> _Object tracking records_
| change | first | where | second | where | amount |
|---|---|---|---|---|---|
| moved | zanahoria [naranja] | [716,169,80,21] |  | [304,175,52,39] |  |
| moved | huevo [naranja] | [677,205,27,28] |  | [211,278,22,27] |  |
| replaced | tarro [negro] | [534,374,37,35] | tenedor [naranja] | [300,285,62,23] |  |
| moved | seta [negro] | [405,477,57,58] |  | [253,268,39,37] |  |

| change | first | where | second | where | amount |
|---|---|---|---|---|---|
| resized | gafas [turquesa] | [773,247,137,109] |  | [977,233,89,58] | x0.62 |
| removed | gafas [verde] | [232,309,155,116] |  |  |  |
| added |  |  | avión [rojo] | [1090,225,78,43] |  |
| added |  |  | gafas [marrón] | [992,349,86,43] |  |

---

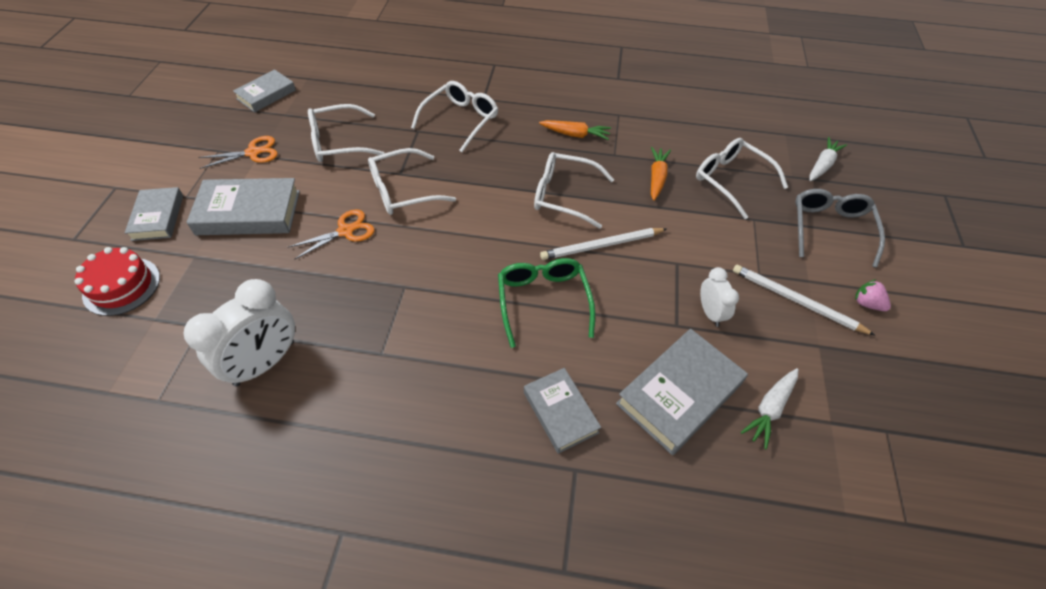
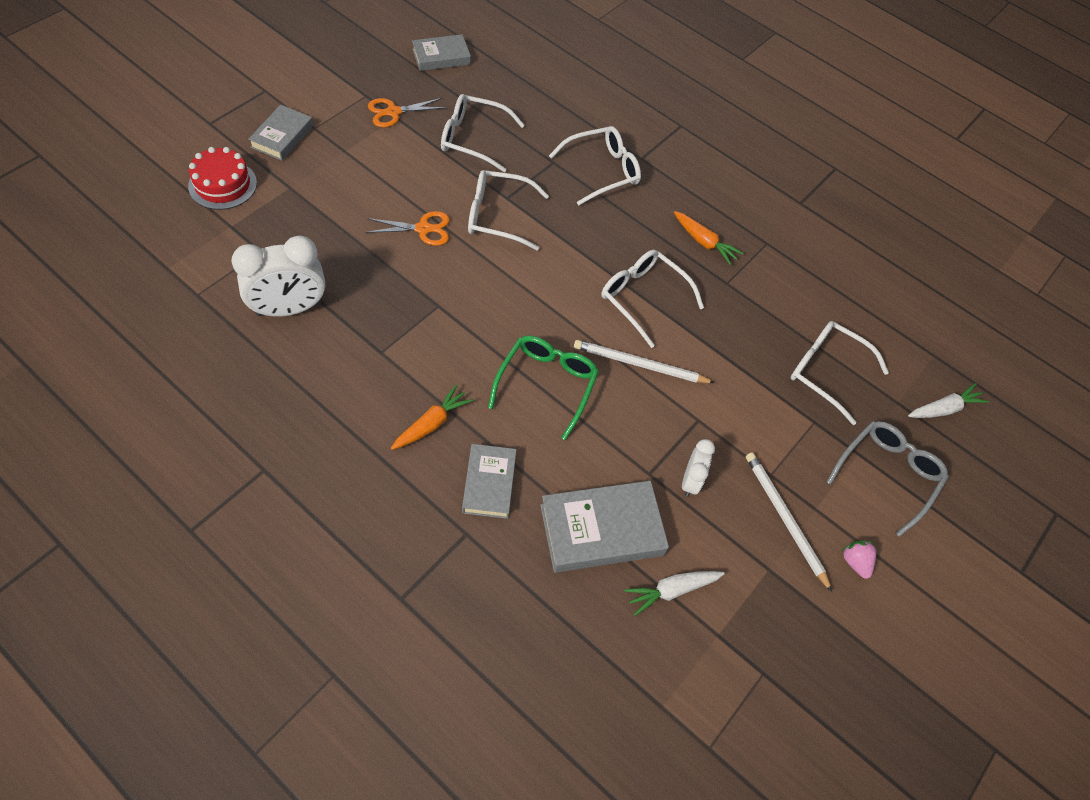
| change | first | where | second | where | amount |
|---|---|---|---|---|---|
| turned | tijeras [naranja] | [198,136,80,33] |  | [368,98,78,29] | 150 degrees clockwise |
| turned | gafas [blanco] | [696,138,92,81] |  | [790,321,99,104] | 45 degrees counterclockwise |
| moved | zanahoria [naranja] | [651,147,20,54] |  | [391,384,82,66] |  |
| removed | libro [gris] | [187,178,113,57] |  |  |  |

> _Work order_
Your task is to retype the entries verbatim, starting with the line that holds "moved | huevo" and stopping after the line that holds "replaced | tarro".

> _Completed task_
| moved | huevo [naranja] | [677,205,27,28] |  | [211,278,22,27] |  |
| replaced | tarro [negro] | [534,374,37,35] | tenedor [naranja] | [300,285,62,23] |  |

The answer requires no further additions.